• Data for review:
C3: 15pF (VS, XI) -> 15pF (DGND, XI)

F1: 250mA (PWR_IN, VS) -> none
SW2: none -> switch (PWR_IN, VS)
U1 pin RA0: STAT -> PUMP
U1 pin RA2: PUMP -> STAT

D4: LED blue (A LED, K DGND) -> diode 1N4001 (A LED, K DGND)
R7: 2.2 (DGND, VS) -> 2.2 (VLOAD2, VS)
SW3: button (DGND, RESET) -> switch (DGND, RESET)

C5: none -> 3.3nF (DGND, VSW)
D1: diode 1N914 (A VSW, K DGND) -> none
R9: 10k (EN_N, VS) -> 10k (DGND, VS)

• What you need to do: For every line of the listing, produce an identical copy.

• Task output:
C3: 15pF (VS, XI) -> 15pF (DGND, XI)

F1: 250mA (PWR_IN, VS) -> none
SW2: none -> switch (PWR_IN, VS)
U1 pin RA0: STAT -> PUMP
U1 pin RA2: PUMP -> STAT

D4: LED blue (A LED, K DGND) -> diode 1N4001 (A LED, K DGND)
R7: 2.2 (DGND, VS) -> 2.2 (VLOAD2, VS)
SW3: button (DGND, RESET) -> switch (DGND, RESET)

C5: none -> 3.3nF (DGND, VSW)
D1: diode 1N914 (A VSW, K DGND) -> none
R9: 10k (EN_N, VS) -> 10k (DGND, VS)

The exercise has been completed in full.